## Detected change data
==========

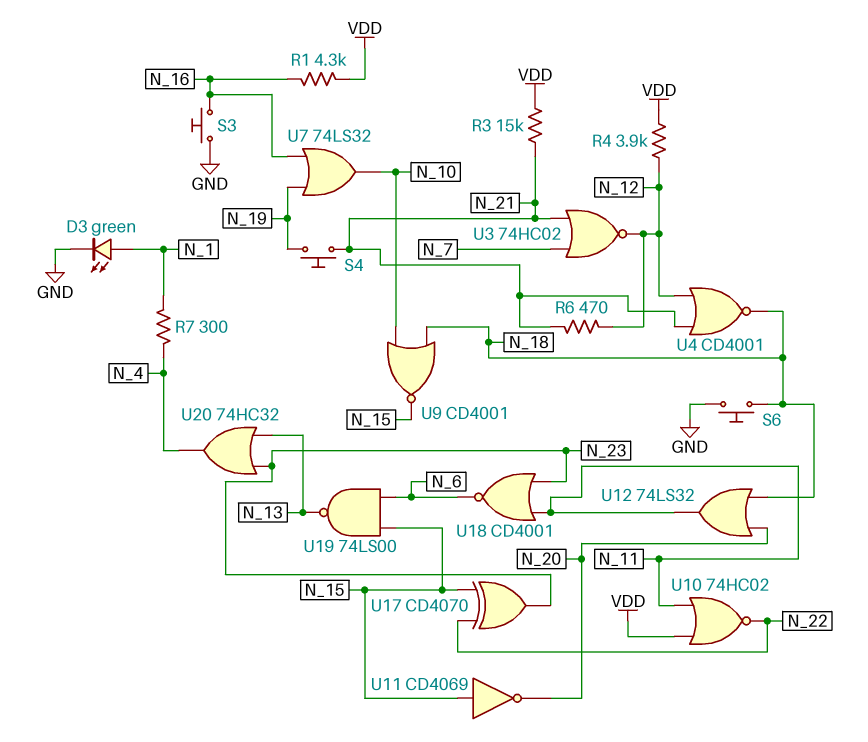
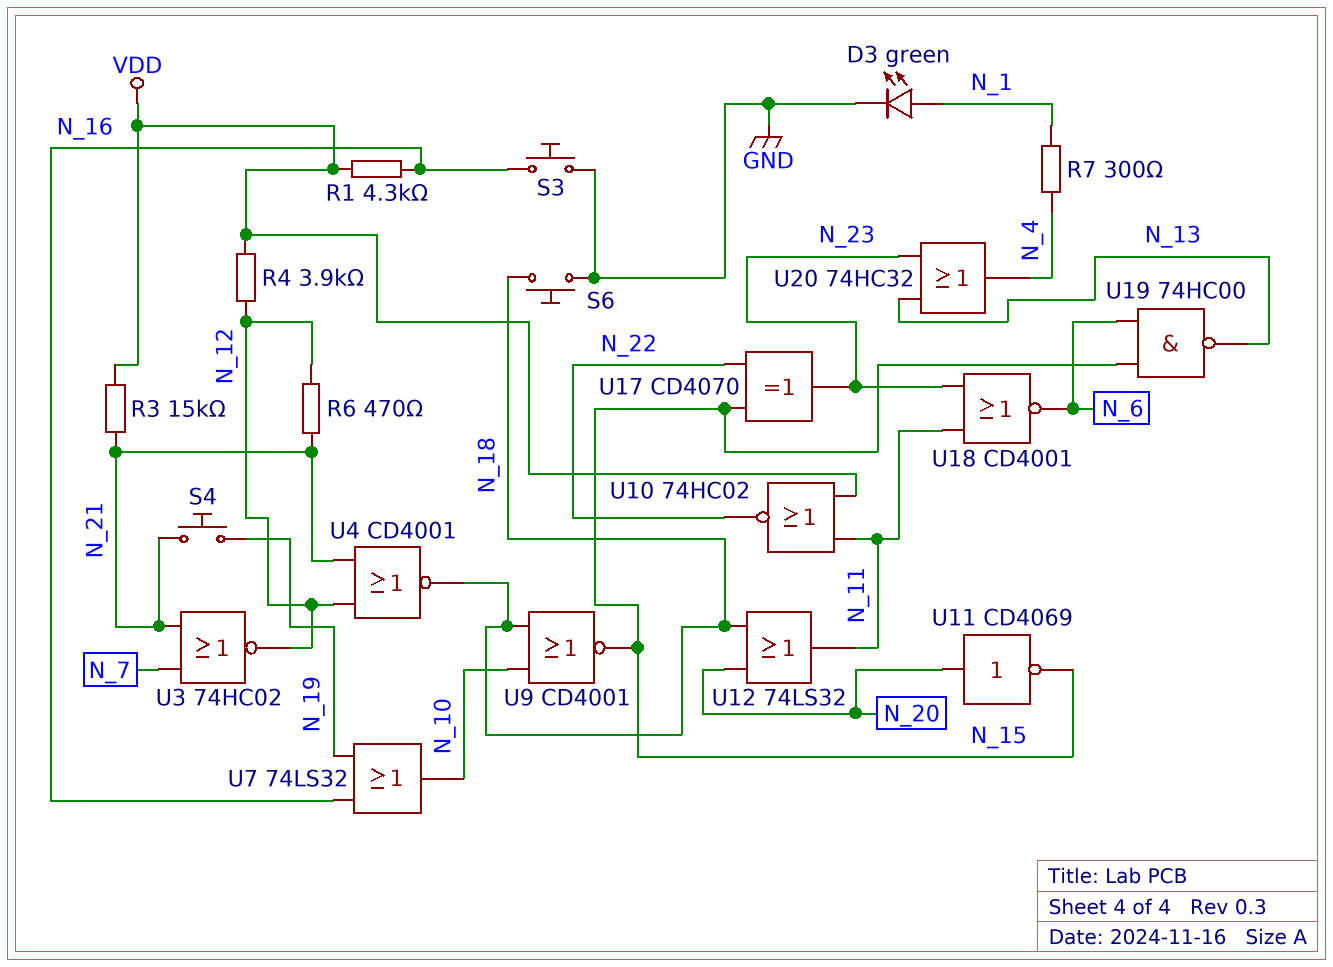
U11: NOT CD4069 (in N_15, out N_20) -> NOT CD4069 (in N_20, out N_15)
U19: NAND 74LS00 (in N_6, in N_15, out N_13) -> NAND 74HC00 (in N_6, in N_15, out N_13)

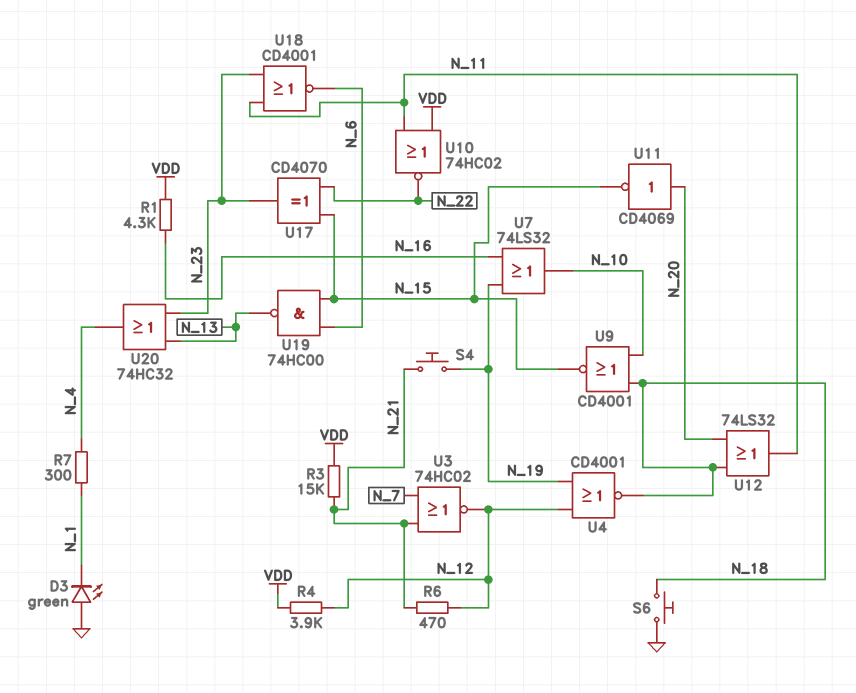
D3: LED green (A N_1, K GND) -> LED green (A GND, K N_1)
S3: button (GND, N_16) -> none
U4: NOR CD4001 (in N_12, in N_21, out N_18) -> NOR CD4001 (in N_12, in N_19, out N_18)

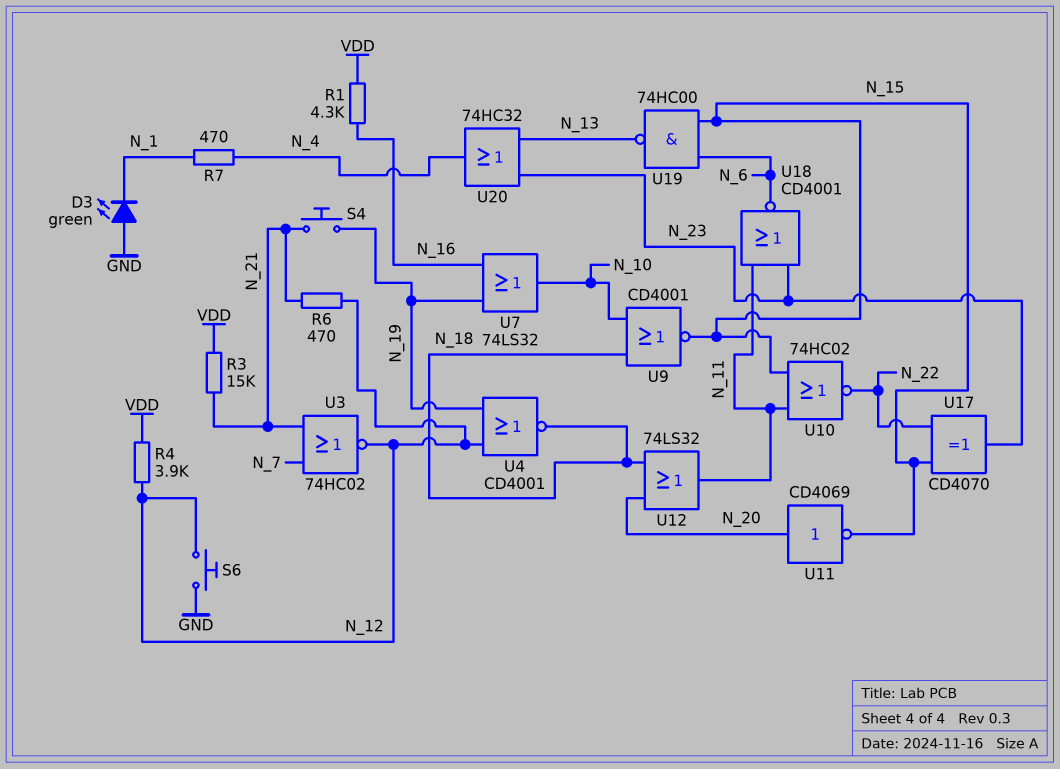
R7: 300 (N_1, N_4) -> 470 (N_1, N_4)
S6: button (GND, N_18) -> button (GND, N_12)
U10: NOR 74HC02 (in N_11, in VDD, out N_22) -> NOR 74HC02 (in N_11, in N_15, out N_22)

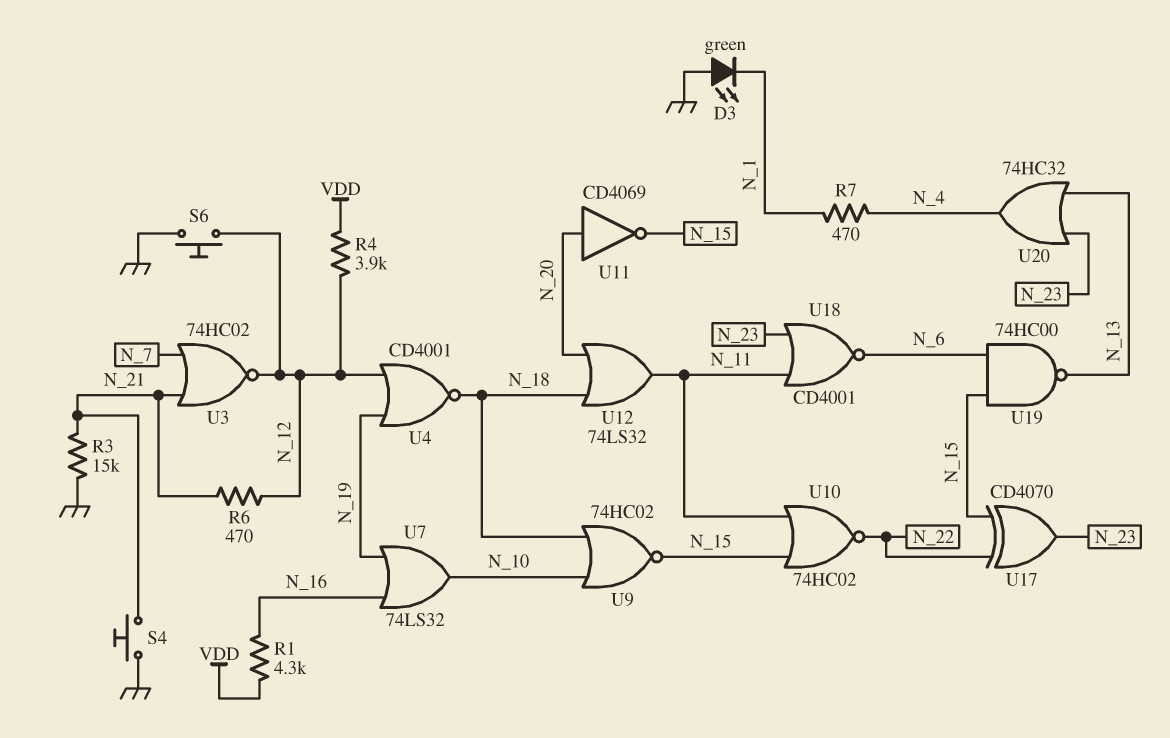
R3: 15k (N_21, VDD) -> 15k (GND, N_21)
S4: button (N_19, N_21) -> button (GND, N_21)
U9: NOR CD4001 (in N_10, in N_18, out N_15) -> NOR 74HC02 (in N_10, in N_18, out N_15)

==========

## WHAT IS EXPECTED
Omit all pictures and repeat the rest of the records verbatim.

## YOUR SOLUTION
U11: NOT CD4069 (in N_15, out N_20) -> NOT CD4069 (in N_20, out N_15)
U19: NAND 74LS00 (in N_6, in N_15, out N_13) -> NAND 74HC00 (in N_6, in N_15, out N_13)

D3: LED green (A N_1, K GND) -> LED green (A GND, K N_1)
S3: button (GND, N_16) -> none
U4: NOR CD4001 (in N_12, in N_21, out N_18) -> NOR CD4001 (in N_12, in N_19, out N_18)

R7: 300 (N_1, N_4) -> 470 (N_1, N_4)
S6: button (GND, N_18) -> button (GND, N_12)
U10: NOR 74HC02 (in N_11, in VDD, out N_22) -> NOR 74HC02 (in N_11, in N_15, out N_22)

R3: 15k (N_21, VDD) -> 15k (GND, N_21)
S4: button (N_19, N_21) -> button (GND, N_21)
U9: NOR CD4001 (in N_10, in N_18, out N_15) -> NOR 74HC02 (in N_10, in N_18, out N_15)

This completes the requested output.